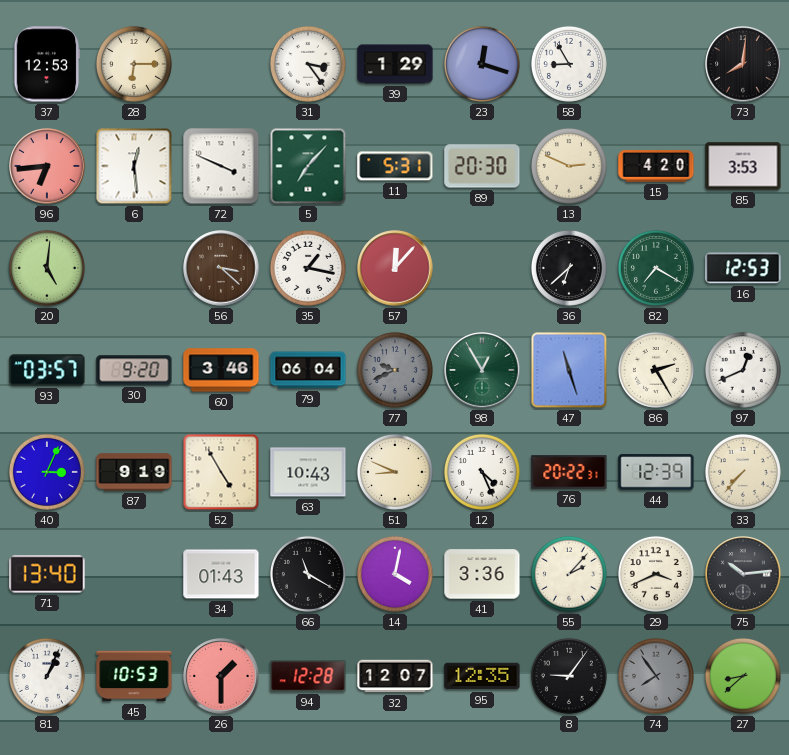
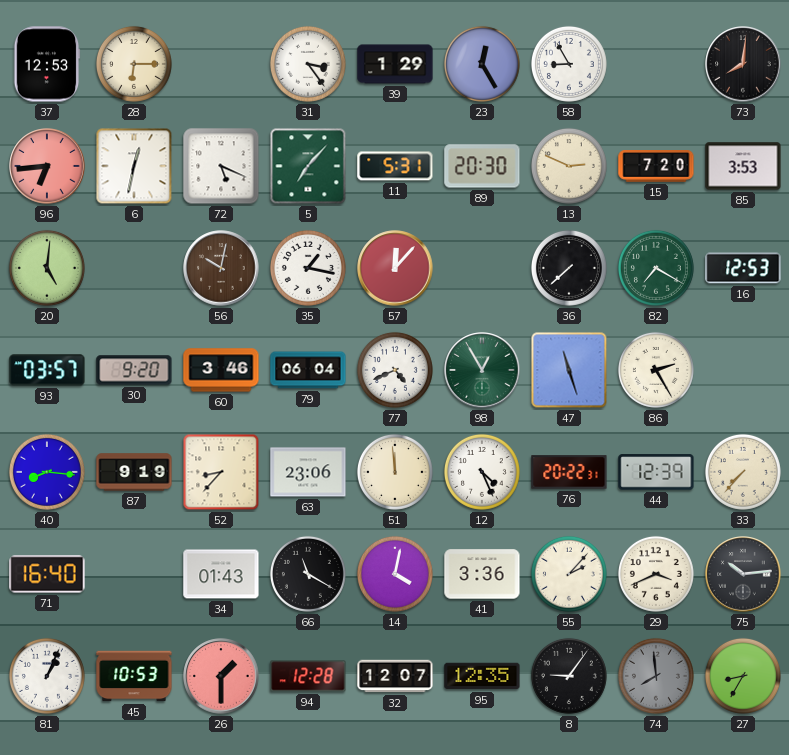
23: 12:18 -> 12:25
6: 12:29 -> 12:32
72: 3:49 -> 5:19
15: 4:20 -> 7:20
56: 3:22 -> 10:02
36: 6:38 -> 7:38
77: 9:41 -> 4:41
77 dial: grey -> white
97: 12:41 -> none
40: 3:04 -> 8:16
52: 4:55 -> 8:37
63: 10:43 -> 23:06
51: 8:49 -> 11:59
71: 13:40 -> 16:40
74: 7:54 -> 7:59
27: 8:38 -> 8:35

***

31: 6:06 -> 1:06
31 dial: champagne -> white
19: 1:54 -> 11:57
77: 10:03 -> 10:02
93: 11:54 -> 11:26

***

• DIRECTIVE
Put the rows from the line that contains "23: 12:18 -> 12:25" through the line that contains "27: 8:38 -> 8:35" into a numbered list, including both of those lines and leaving out any blank lines.

• OUTPUT
1. 23: 12:18 -> 12:25
2. 6: 12:29 -> 12:32
3. 72: 3:49 -> 5:19
4. 15: 4:20 -> 7:20
5. 56: 3:22 -> 10:02
6. 36: 6:38 -> 7:38
7. 77: 9:41 -> 4:41
8. 77 dial: grey -> white
9. 97: 12:41 -> none
10. 40: 3:04 -> 8:16
11. 52: 4:55 -> 8:37
12. 63: 10:43 -> 23:06
13. 51: 8:49 -> 11:59
14. 71: 13:40 -> 16:40
15. 74: 7:54 -> 7:59
16. 27: 8:38 -> 8:35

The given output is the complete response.